▼▼▼

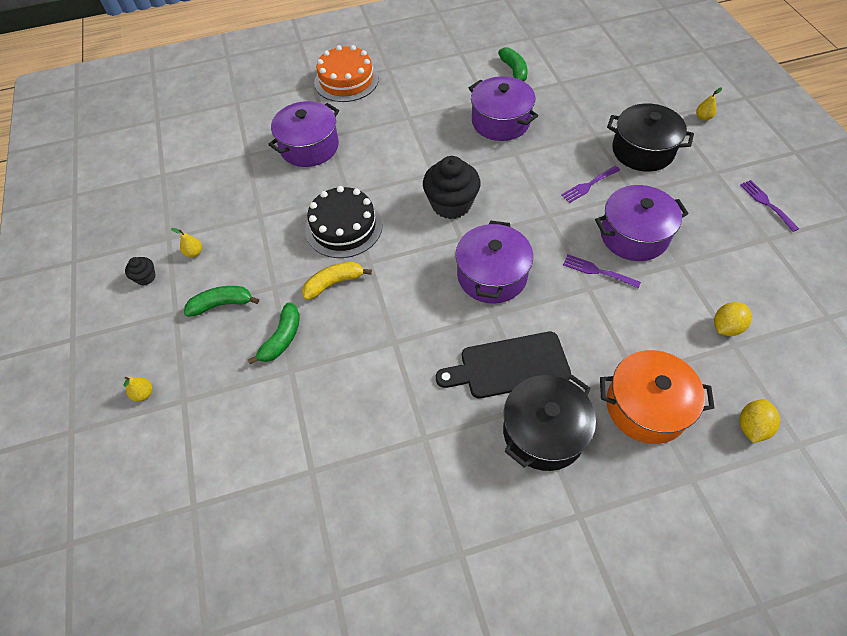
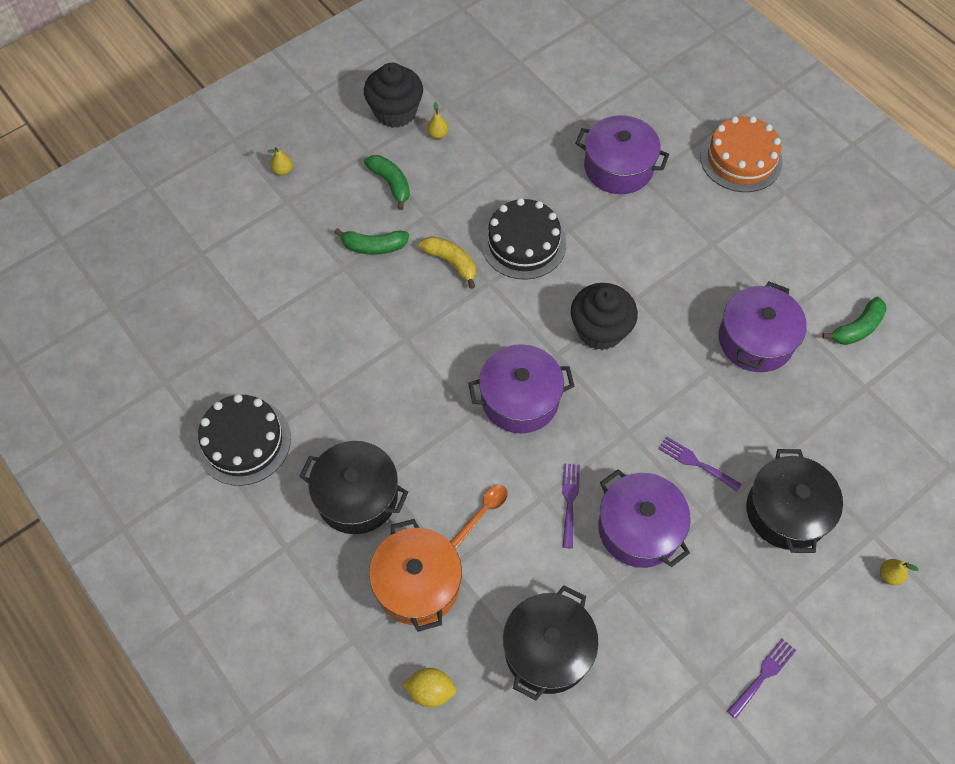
camera: 65 degrees right, 5 degrees up
(145, 277) = (395, 112): black cupcake -> black cupcake, size x2.15
(445, 525) = (243, 441): none -> black cake
(509, 366) = (417, 446): black cutting board -> none
(590, 335) = (482, 513): none -> orange spoon
(726, 327) = (547, 649): yellow lemon -> black pot

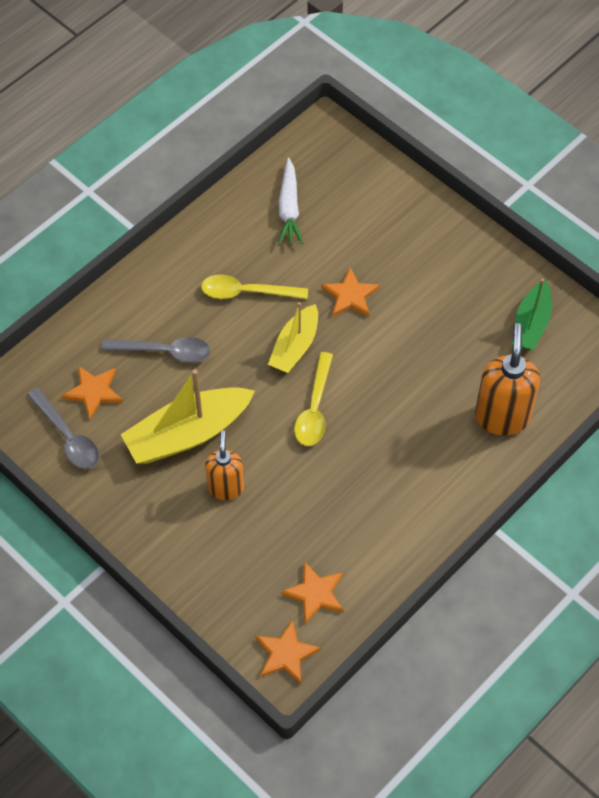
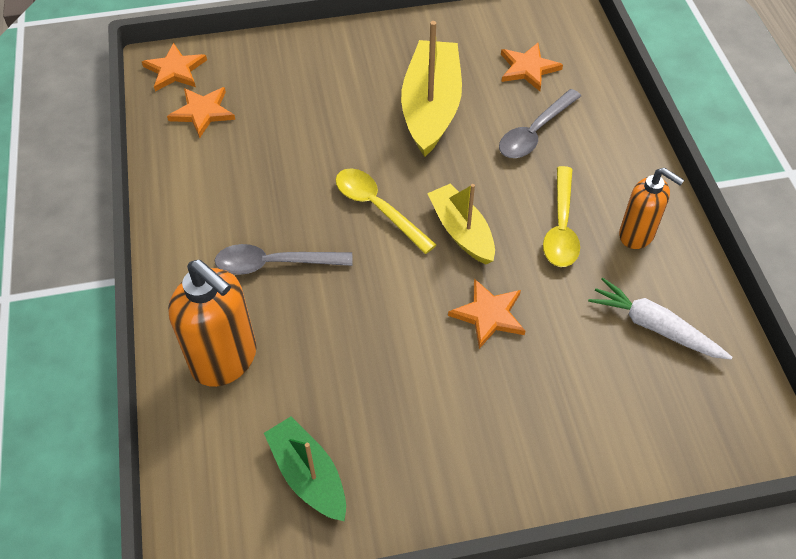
camera: 125 degrees right, 5 degrees down
(68, 437) = (494, 35): grey spoon -> grey spoon (274, 264)
(226, 487) = (355, 106): orange soap dispenser -> orange soap dispenser (637, 235)
(246, 292) = (561, 227): yellow spoon -> yellow spoon turned 150 degrees clockwise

▲▲▲

## WHAT YOU NEED TO DO
Without any pictures, please reproduce the full set of entries.

## OUTPUT BELOW
camera: 65 degrees right, 5 degrees up
(145, 277) = (395, 112): black cupcake -> black cupcake, size x2.15
(445, 525) = (243, 441): none -> black cake
(509, 366) = (417, 446): black cutting board -> none
(590, 335) = (482, 513): none -> orange spoon
(726, 327) = (547, 649): yellow lemon -> black pot

camera: 125 degrees right, 5 degrees down
(68, 437) = (494, 35): grey spoon -> grey spoon (274, 264)
(226, 487) = (355, 106): orange soap dispenser -> orange soap dispenser (637, 235)
(246, 292) = (561, 227): yellow spoon -> yellow spoon turned 150 degrees clockwise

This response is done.